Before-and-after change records
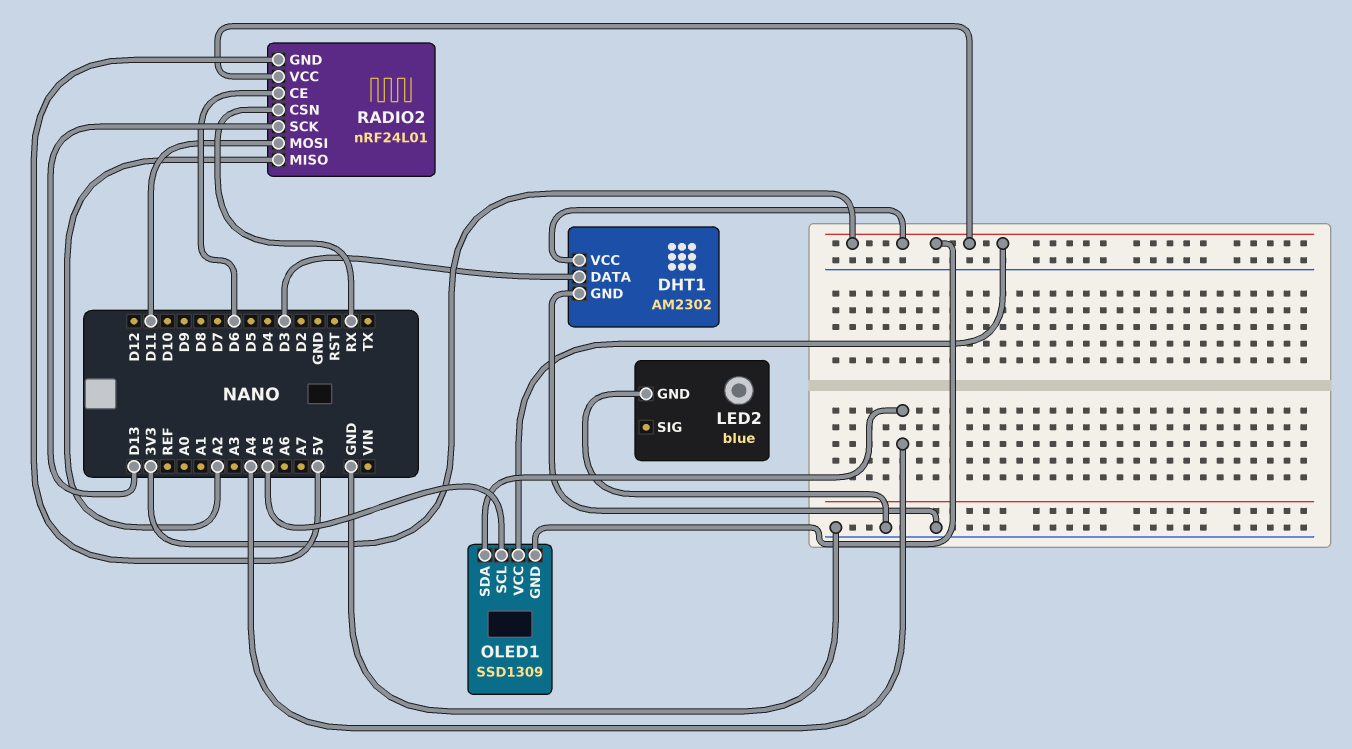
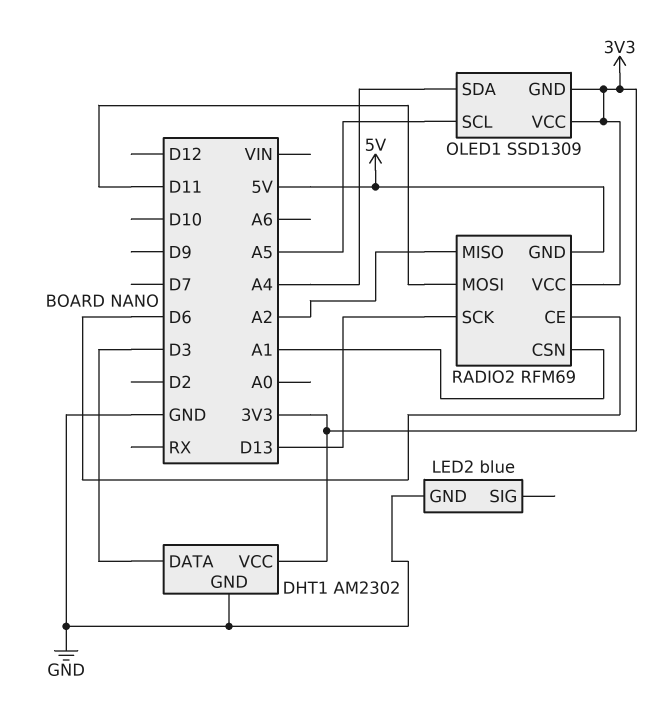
RADIO2: nRF24L01 -> RFM69
RADIO2 pin CSN: RX -> A1

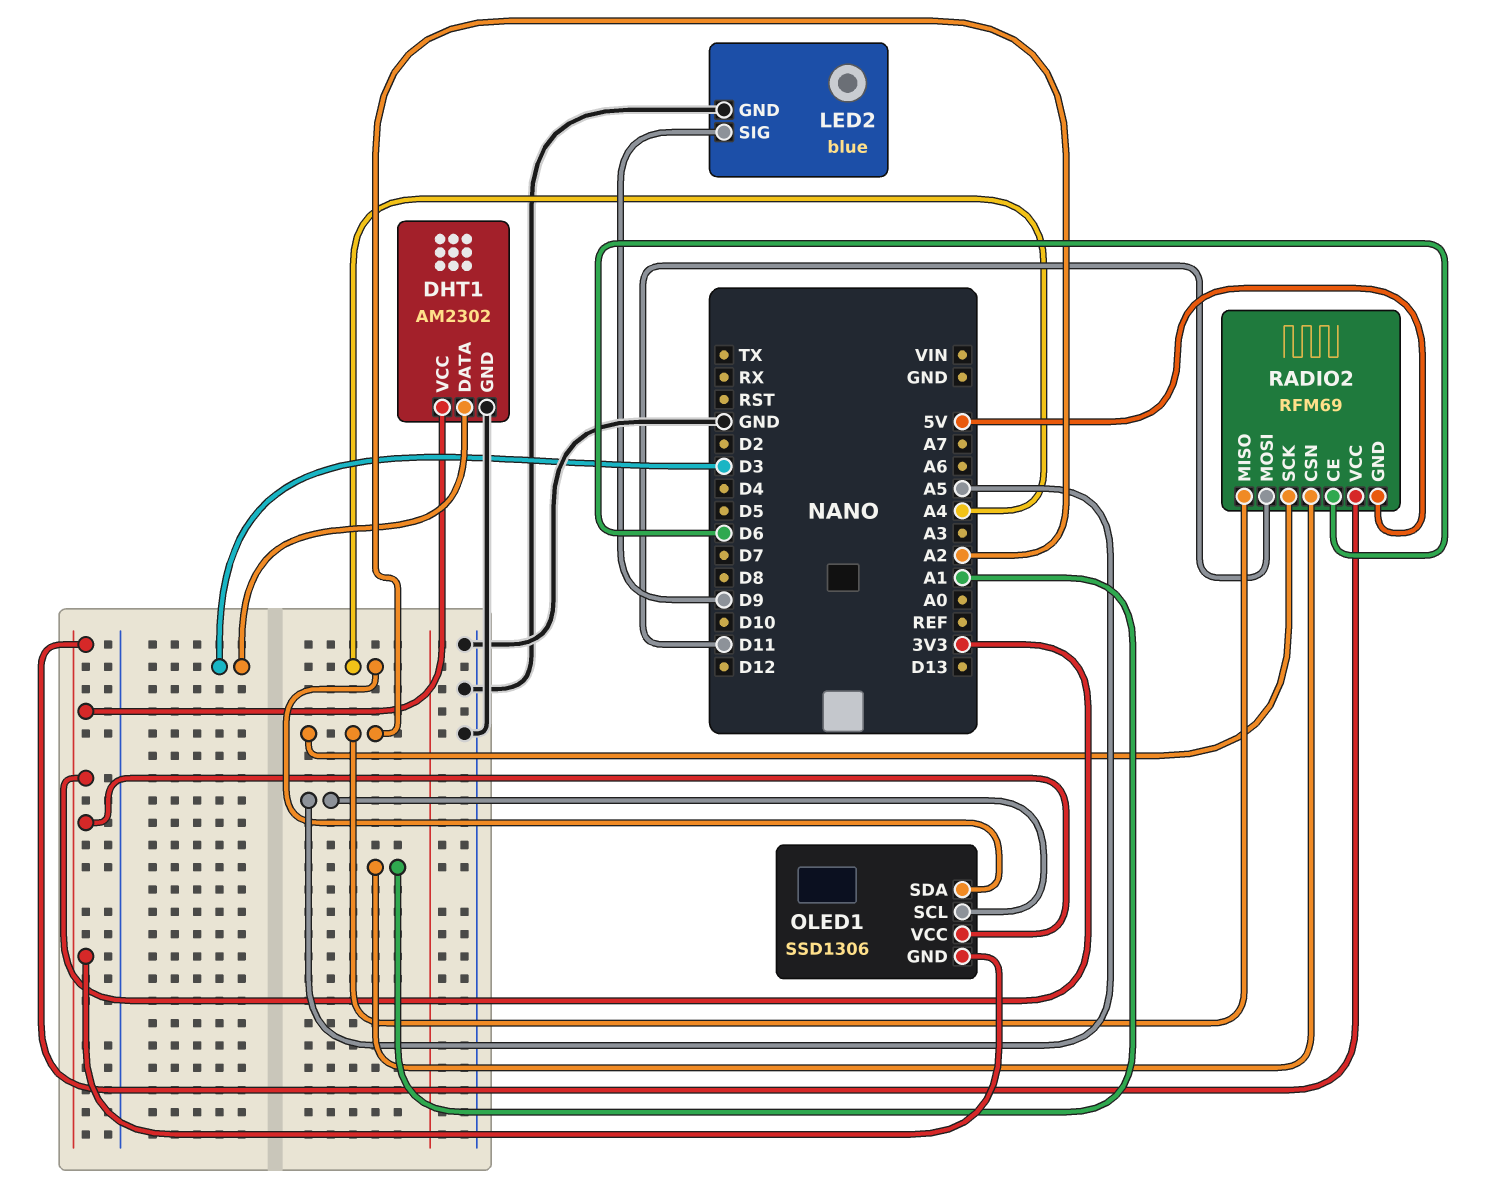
LED2 pin SIG: none -> D9
OLED1: SSD1309 -> SSD1306
RADIO2 pin SCK: D13 -> A2

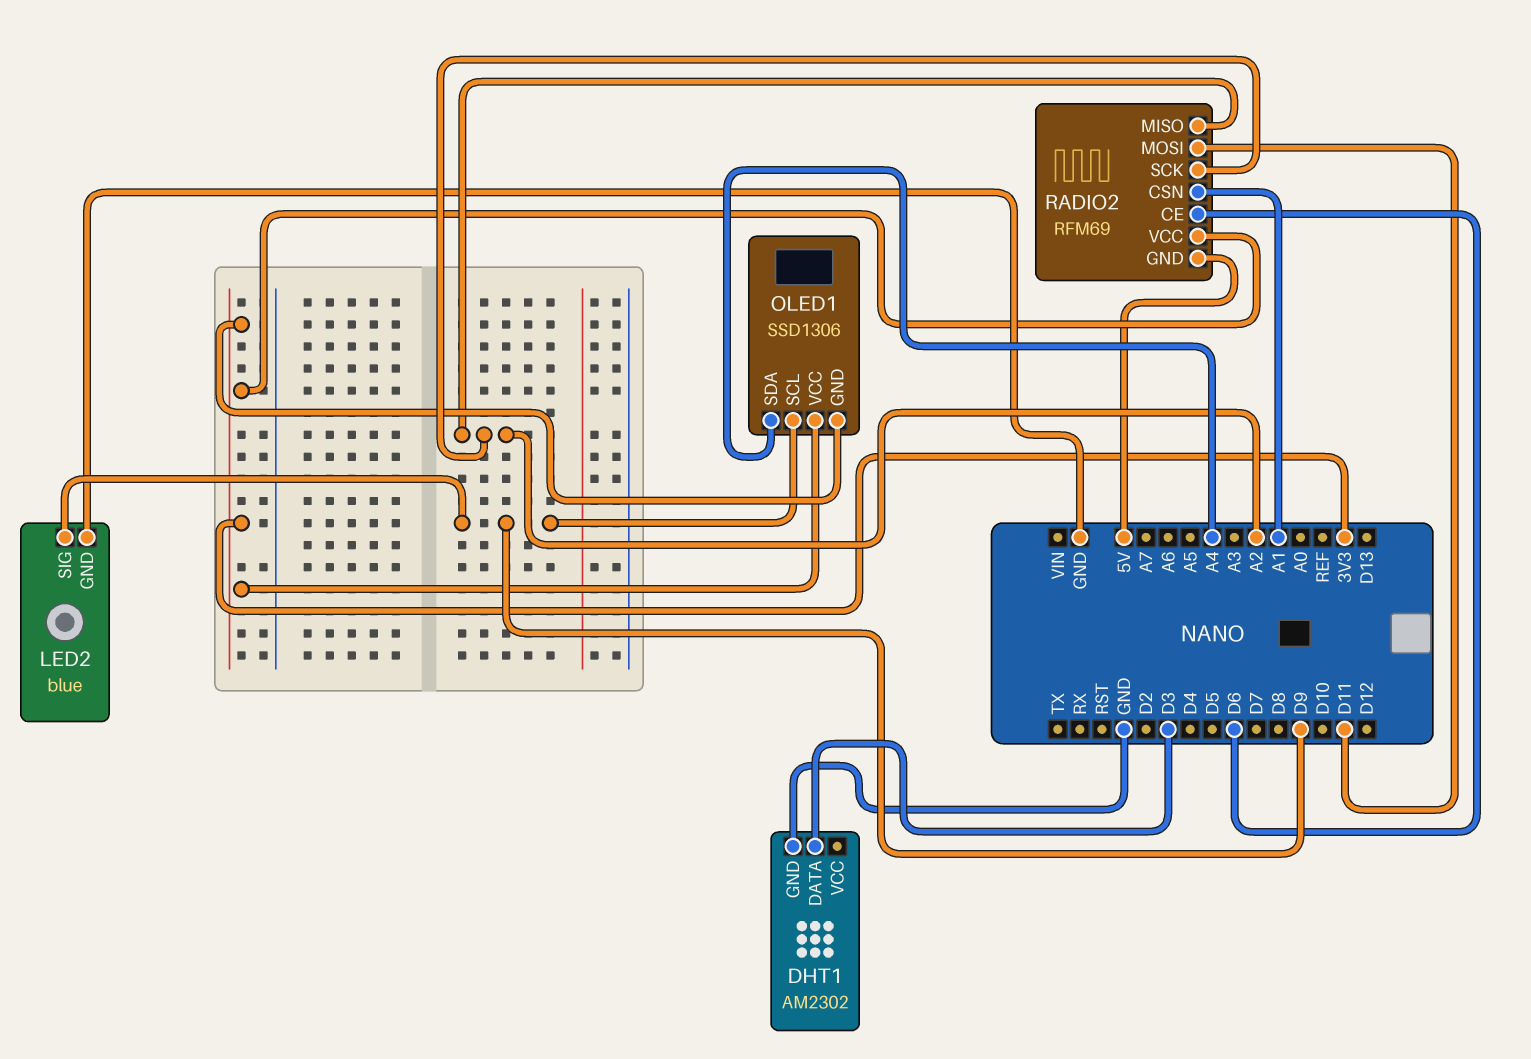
DHT1 pin VCC: 3V3 -> none
OLED1 pin SCL: A5 -> D9

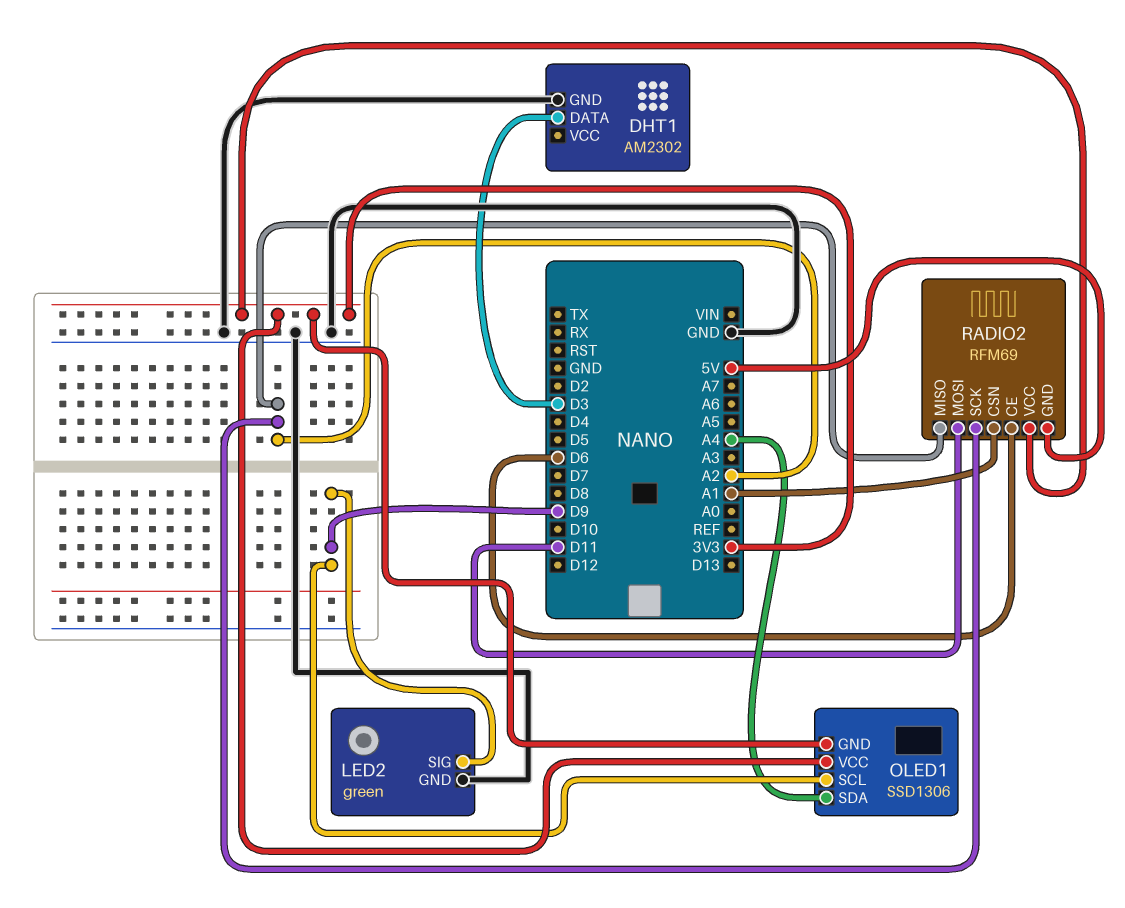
LED2: blue -> green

◆ **Aim of the exercise**:
Wherever the string "none" appears in a line of the records, copy that line.

◆ **Written reply**:
LED2 pin SIG: none -> D9
DHT1 pin VCC: 3V3 -> none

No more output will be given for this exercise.